Listed records:
"""
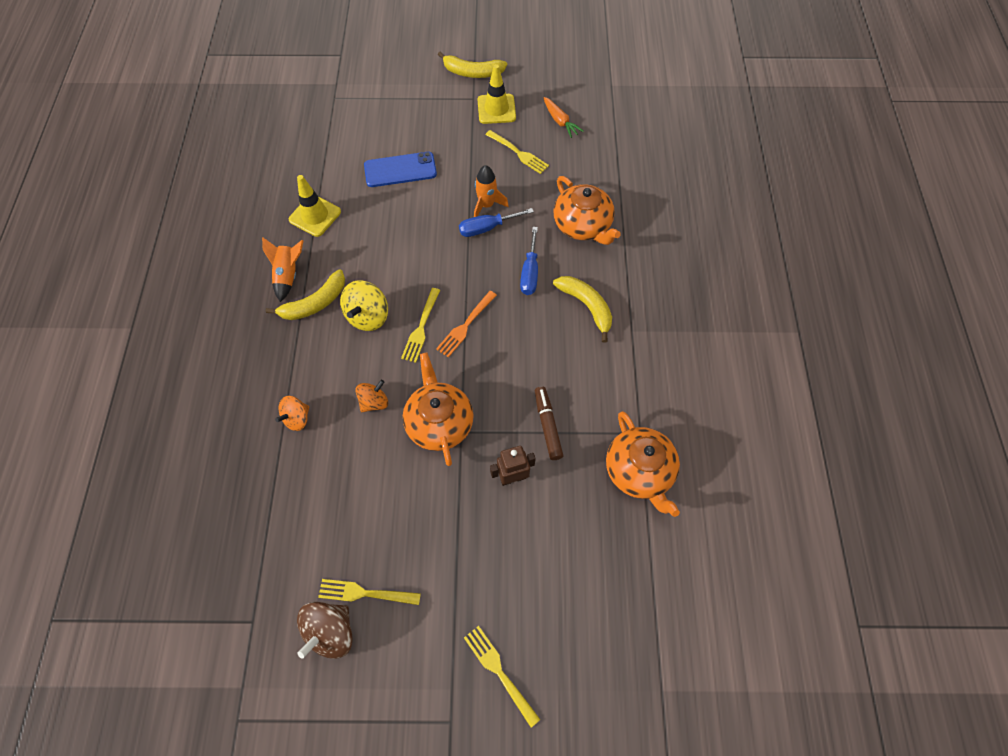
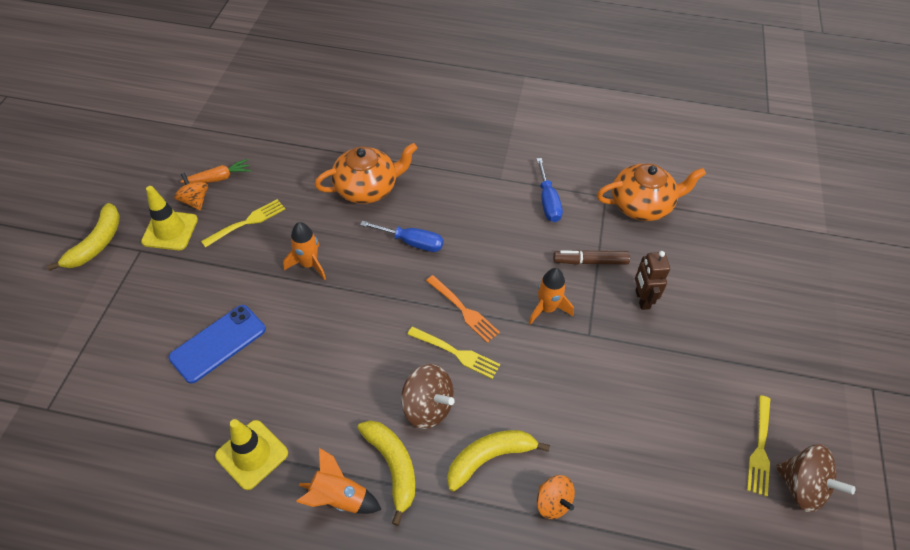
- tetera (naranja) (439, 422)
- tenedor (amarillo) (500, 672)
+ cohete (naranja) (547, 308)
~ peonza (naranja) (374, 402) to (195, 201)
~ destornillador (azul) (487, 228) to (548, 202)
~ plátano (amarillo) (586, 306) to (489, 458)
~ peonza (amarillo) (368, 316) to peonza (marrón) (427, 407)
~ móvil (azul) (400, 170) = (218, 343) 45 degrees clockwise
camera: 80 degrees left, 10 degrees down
"""
Aim of the exercise: Repeat the listing word for word. Leave images out.

Response to this task:
- tetera (naranja) (439, 422)
- tenedor (amarillo) (500, 672)
+ cohete (naranja) (547, 308)
~ peonza (naranja) (374, 402) to (195, 201)
~ destornillador (azul) (487, 228) to (548, 202)
~ plátano (amarillo) (586, 306) to (489, 458)
~ peonza (amarillo) (368, 316) to peonza (marrón) (427, 407)
~ móvil (azul) (400, 170) = (218, 343) 45 degrees clockwise
camera: 80 degrees left, 10 degrees down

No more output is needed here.